The records.
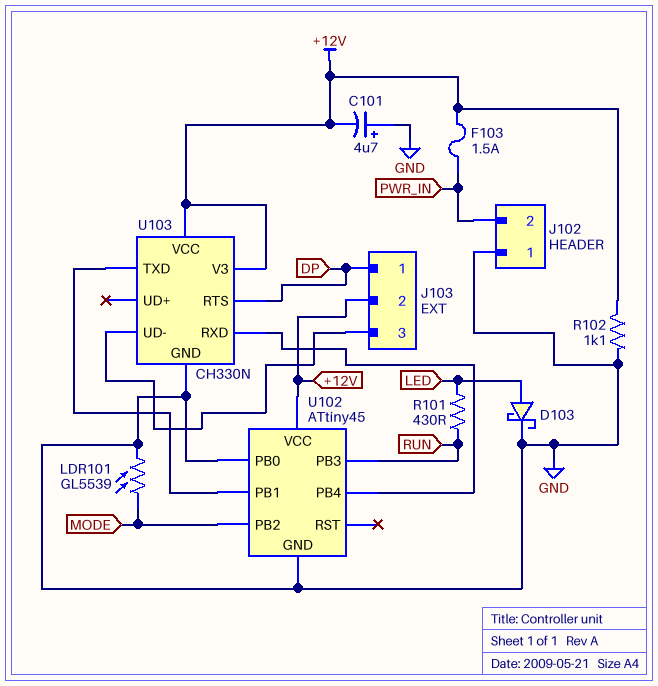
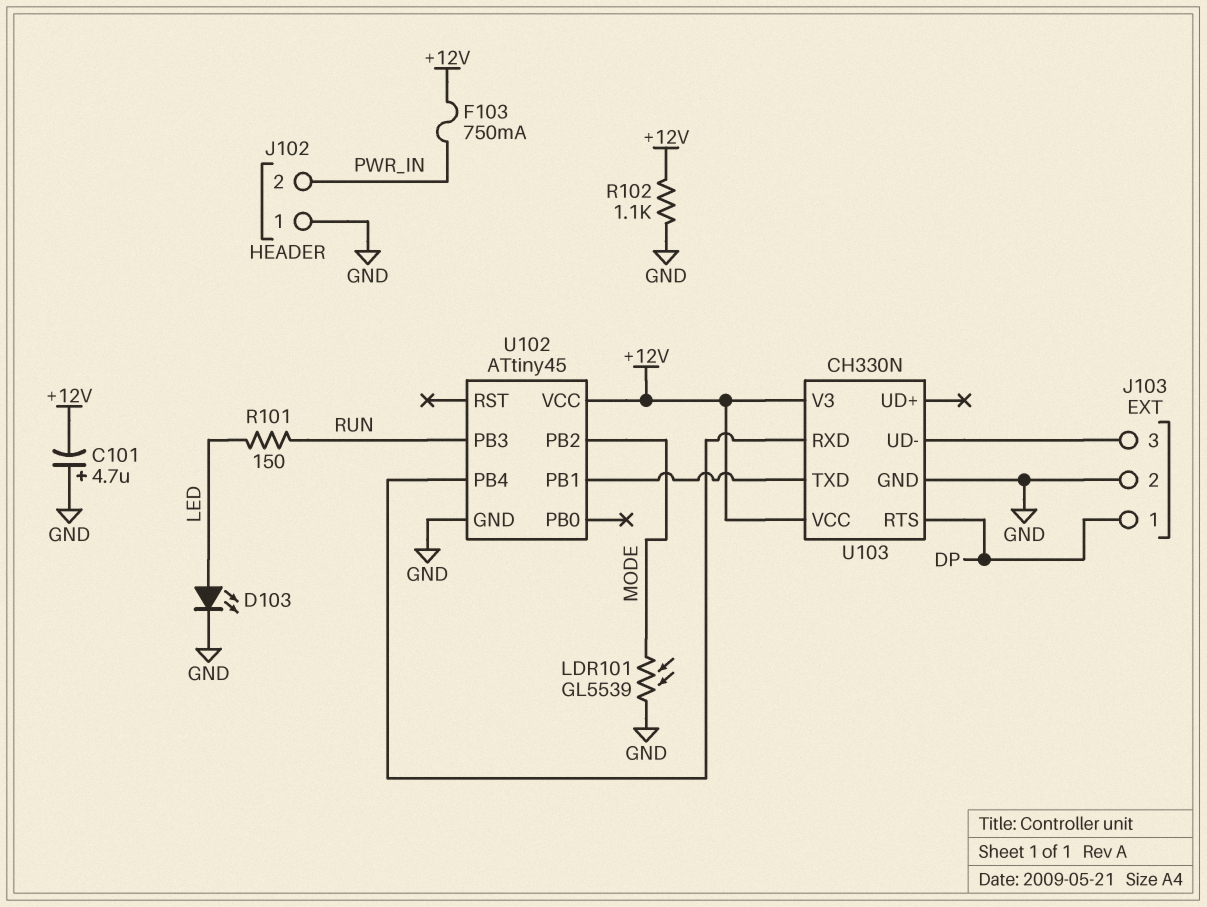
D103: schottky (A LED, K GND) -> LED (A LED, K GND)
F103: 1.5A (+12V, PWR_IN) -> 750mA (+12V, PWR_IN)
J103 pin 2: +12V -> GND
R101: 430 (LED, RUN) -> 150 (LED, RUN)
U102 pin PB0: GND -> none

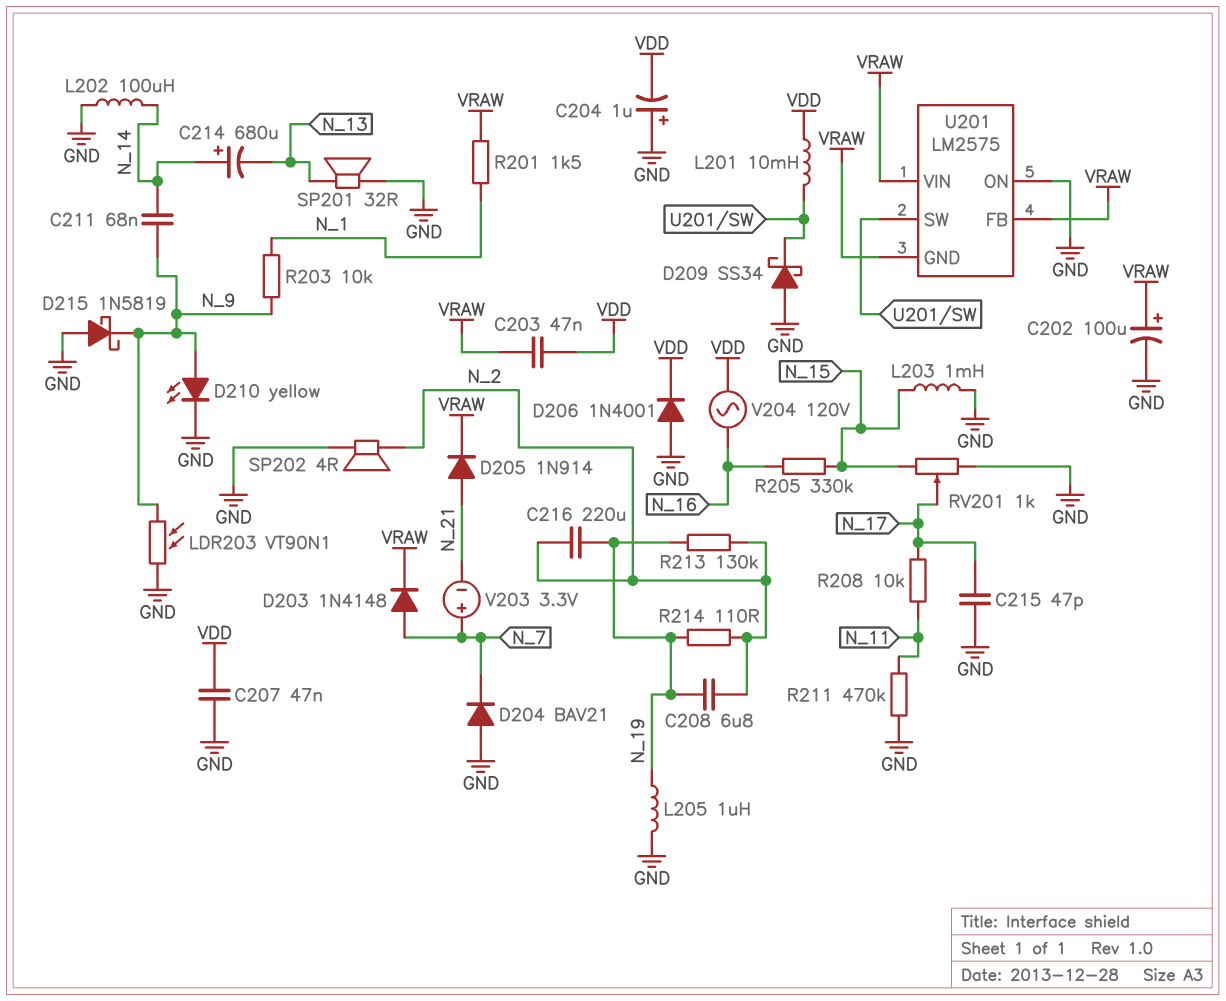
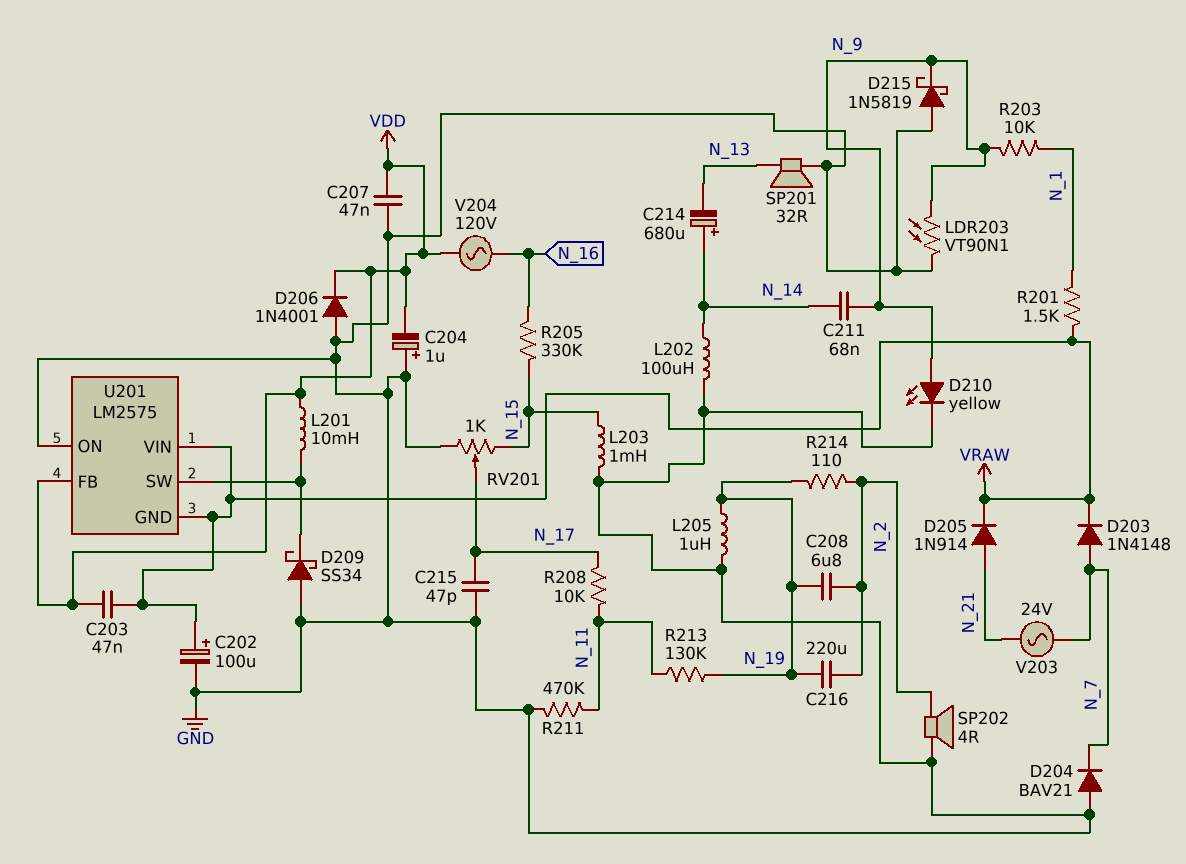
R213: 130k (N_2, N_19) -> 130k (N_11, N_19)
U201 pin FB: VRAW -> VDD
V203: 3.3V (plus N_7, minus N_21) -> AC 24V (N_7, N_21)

The task.
Lines from the one that holds "J103 pin 2: +12V -> GND" through the final line of the material are to be duplicated exactly; no pictures belong in the copy.

Response to this task.
J103 pin 2: +12V -> GND
R101: 430 (LED, RUN) -> 150 (LED, RUN)
U102 pin PB0: GND -> none

R213: 130k (N_2, N_19) -> 130k (N_11, N_19)
U201 pin FB: VRAW -> VDD
V203: 3.3V (plus N_7, minus N_21) -> AC 24V (N_7, N_21)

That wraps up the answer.